What is expected >> Please copy each line from the entries that contains the string "degrees".
***** Information *****
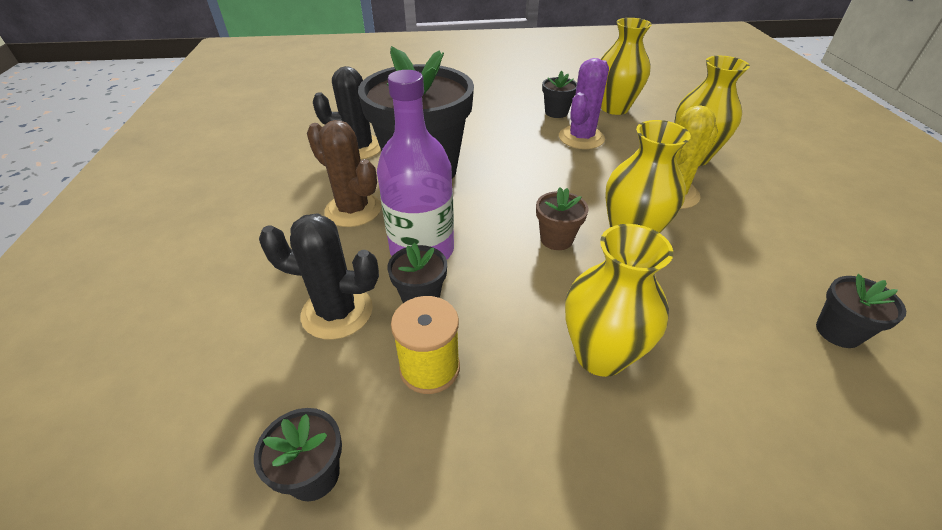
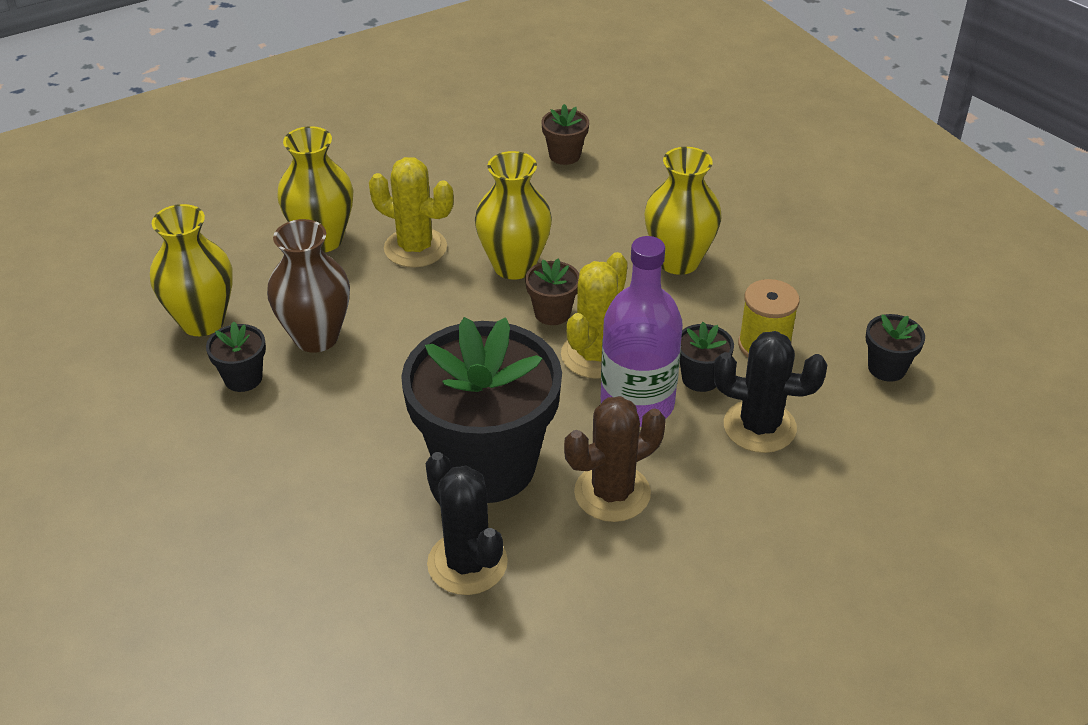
camera: 115 degrees left, 0 degrees up
(337, 312) = (759, 427): black cactus -> black cactus turned 60 degrees counterclockwise
(353, 210) = (612, 493): brown cactus -> brown cactus turned 45 degrees clockwise
(491, 246) = (595, 355): none -> yellow cactus
(581, 138) = (316, 337): purple cactus -> brown vase
(838, 332) = (564, 155): black flower pot -> brown flower pot

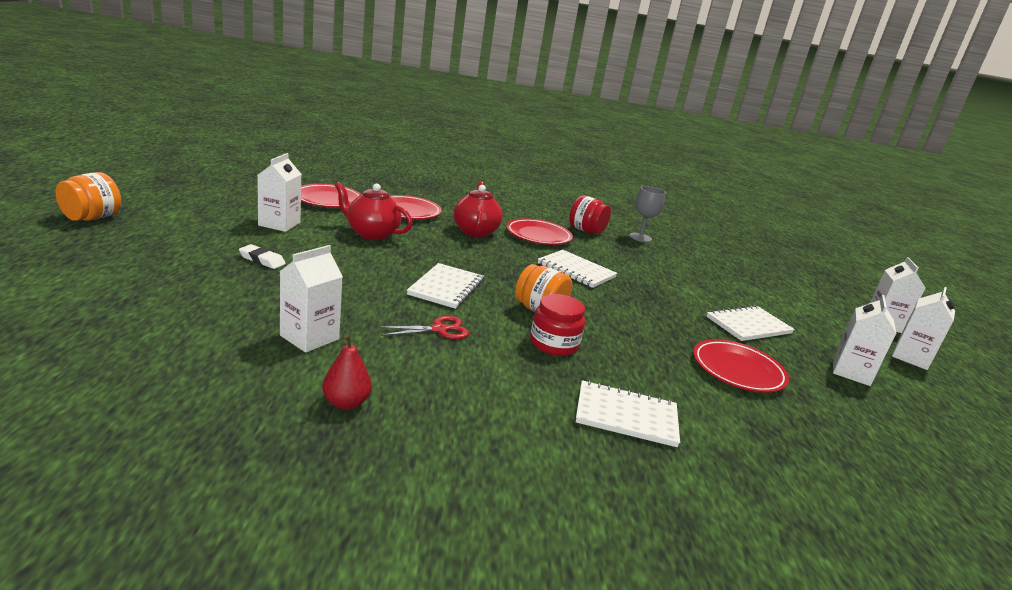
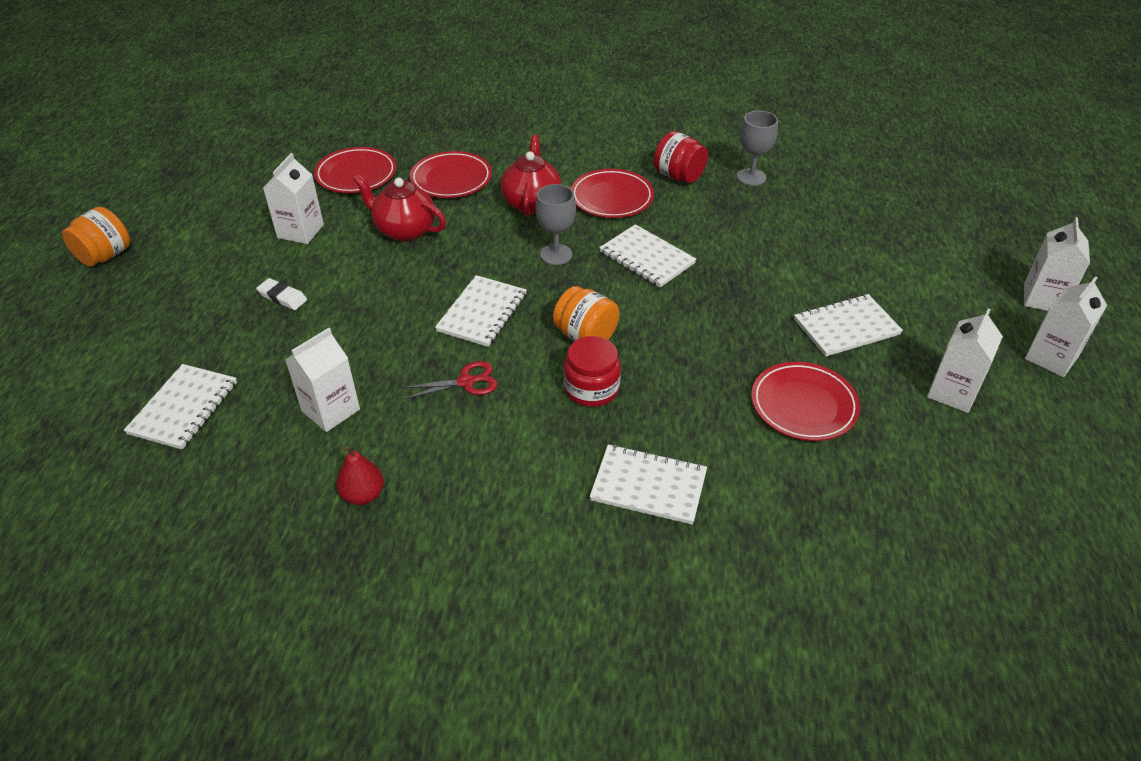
camera: 10 degrees right, 20 degrees up
(156, 323) = (184, 408): none -> white notebook
(502, 261) = (556, 254): none -> grey goblet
*****
Result >>
camera: 115 degrees left, 0 degrees up
(337, 312) = (759, 427): black cactus -> black cactus turned 60 degrees counterclockwise
(353, 210) = (612, 493): brown cactus -> brown cactus turned 45 degrees clockwise
camera: 10 degrees right, 20 degrees up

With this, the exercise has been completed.